:: Entries shown ::

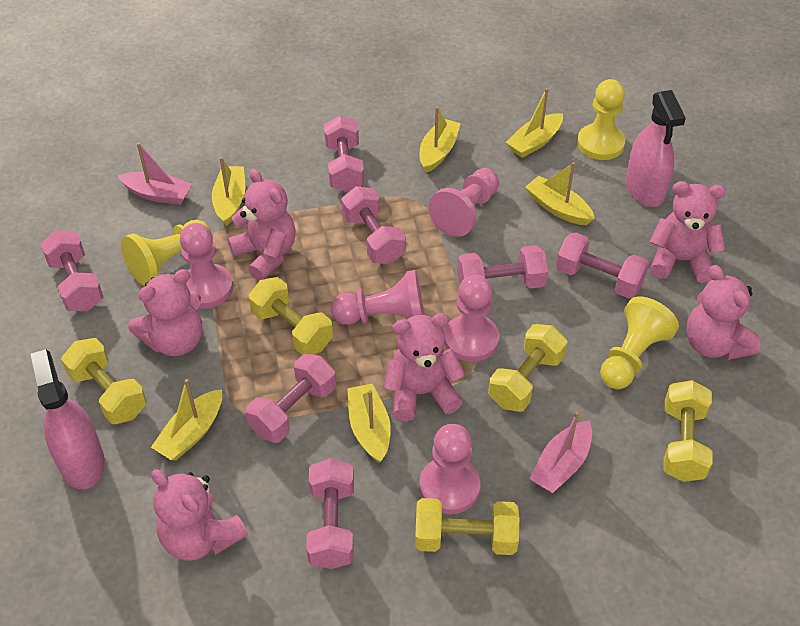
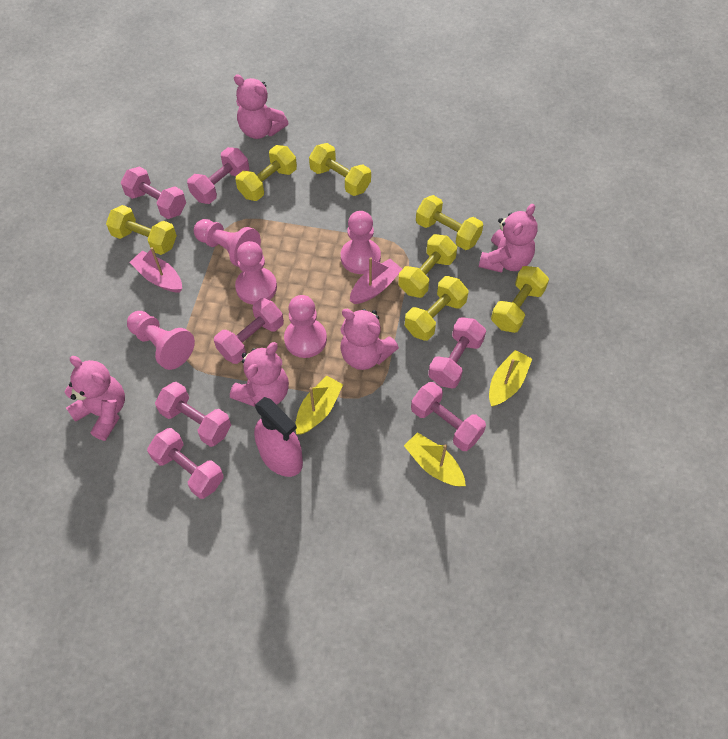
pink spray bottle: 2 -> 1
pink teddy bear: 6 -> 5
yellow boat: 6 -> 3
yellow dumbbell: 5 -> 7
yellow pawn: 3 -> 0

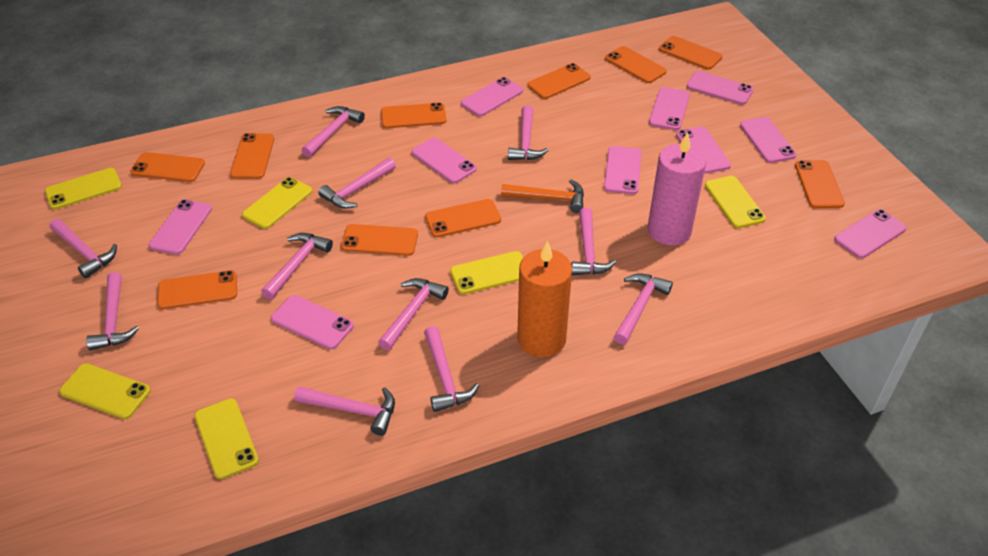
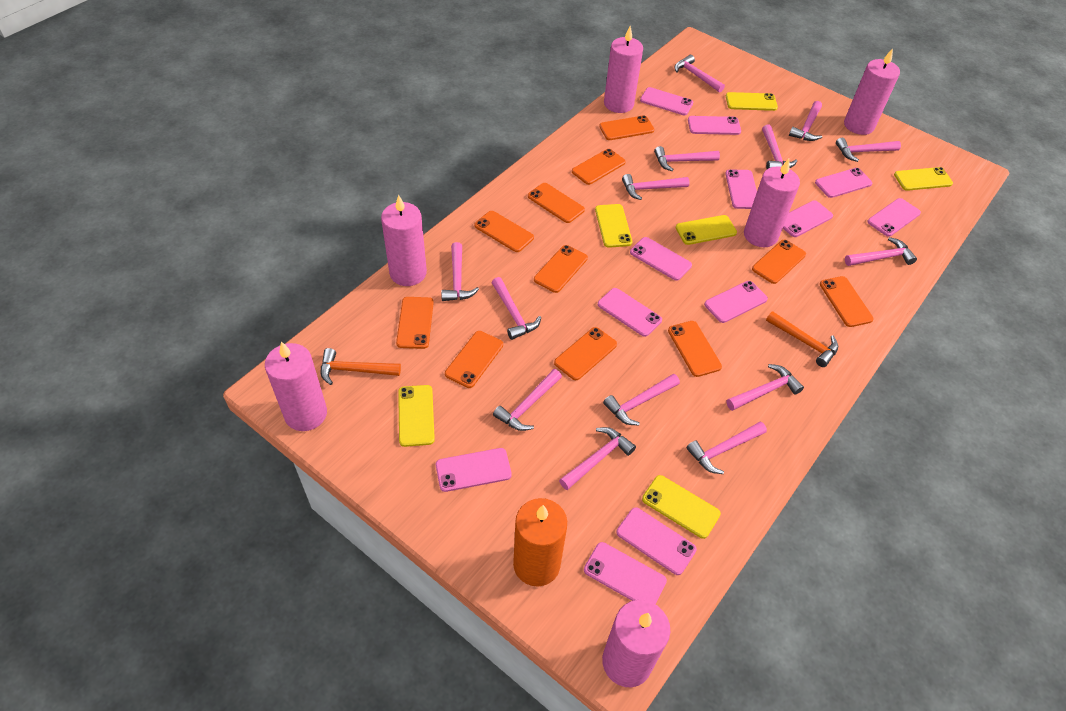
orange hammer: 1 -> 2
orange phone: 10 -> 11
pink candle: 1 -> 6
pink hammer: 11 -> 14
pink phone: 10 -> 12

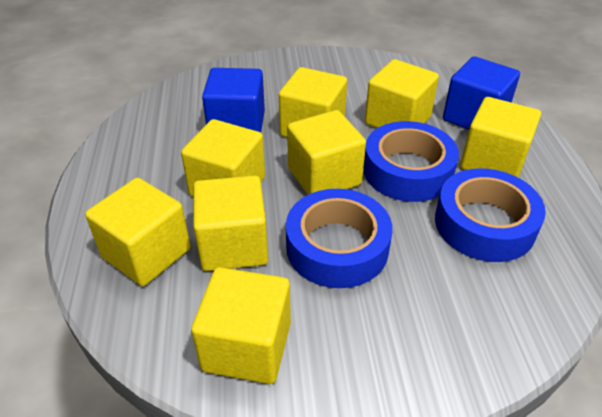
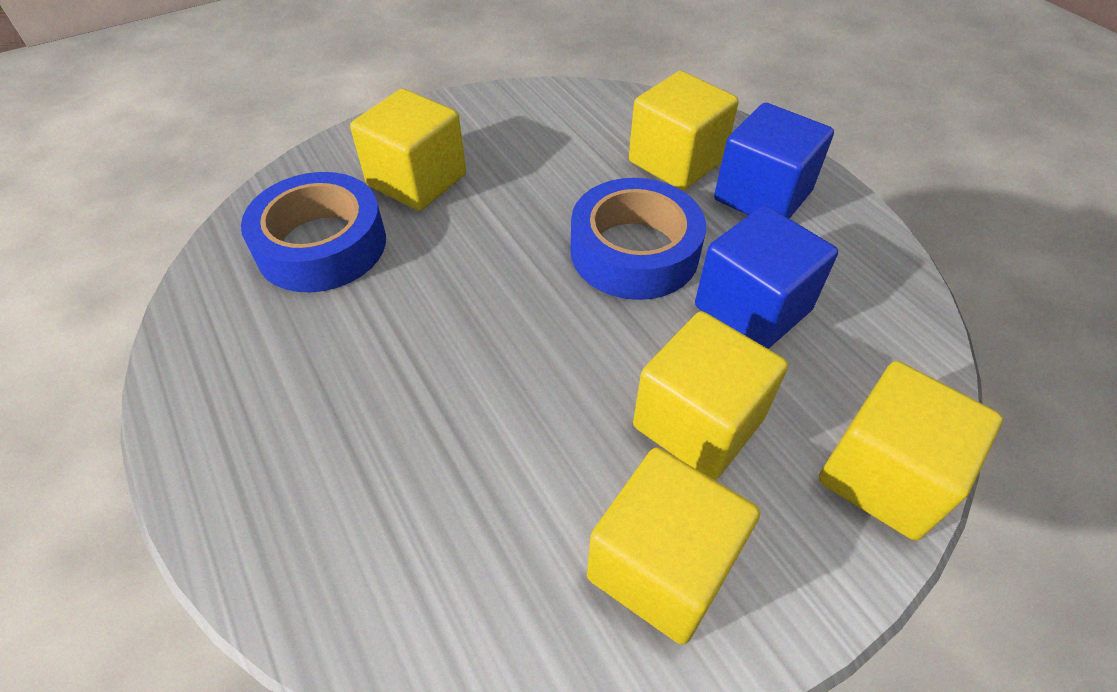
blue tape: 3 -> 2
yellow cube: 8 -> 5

:::

Copy exactly the lines from the one containing "pink candle: 1 -> 6" through the last line of the records above, including both, and omit every picture.

### Problem solution
pink candle: 1 -> 6
pink hammer: 11 -> 14
pink phone: 10 -> 12

blue tape: 3 -> 2
yellow cube: 8 -> 5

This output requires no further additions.